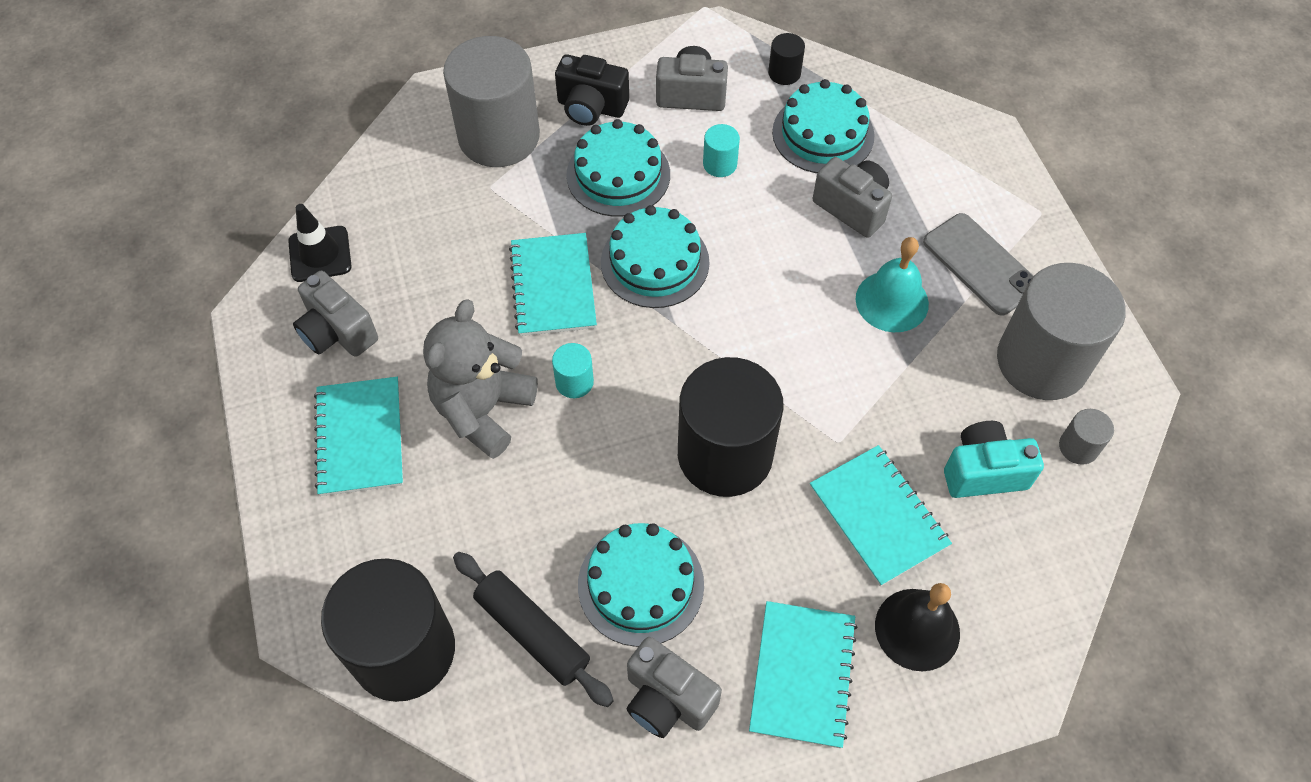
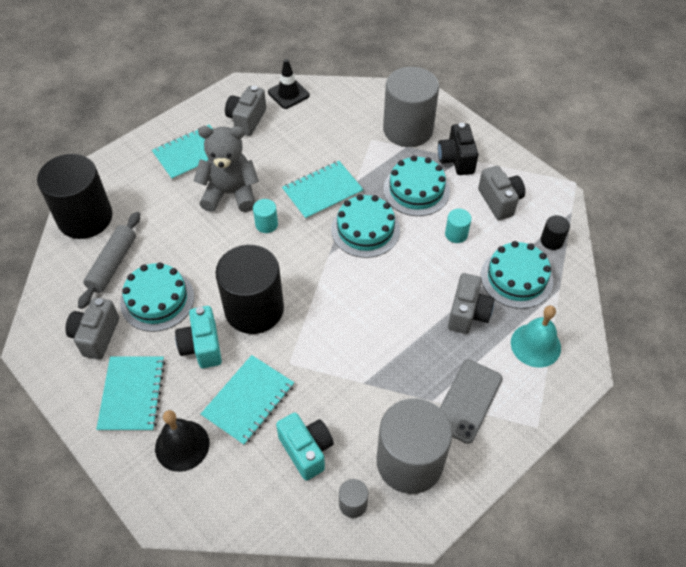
camera: 65 degrees right, 5 degrees down
black rolling pin [453,552,614,707] -> grey rolling pin [78,212,140,309]
turquoise notebook [749,601,858,748] -> turquoise notebook turned 75 degrees counterclockwise [96,356,165,431]
turquoise bell [856,237,929,332] -> turquoise bell moved to [511,305,561,368]
none -> turquoise camera [175,306,222,368]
==========
What the task asks. The lines in the entries above that carry the word "turquoise" must be copied.

Output for this exercise.
turquoise notebook [749,601,858,748] -> turquoise notebook turned 75 degrees counterclockwise [96,356,165,431]
turquoise bell [856,237,929,332] -> turquoise bell moved to [511,305,561,368]
none -> turquoise camera [175,306,222,368]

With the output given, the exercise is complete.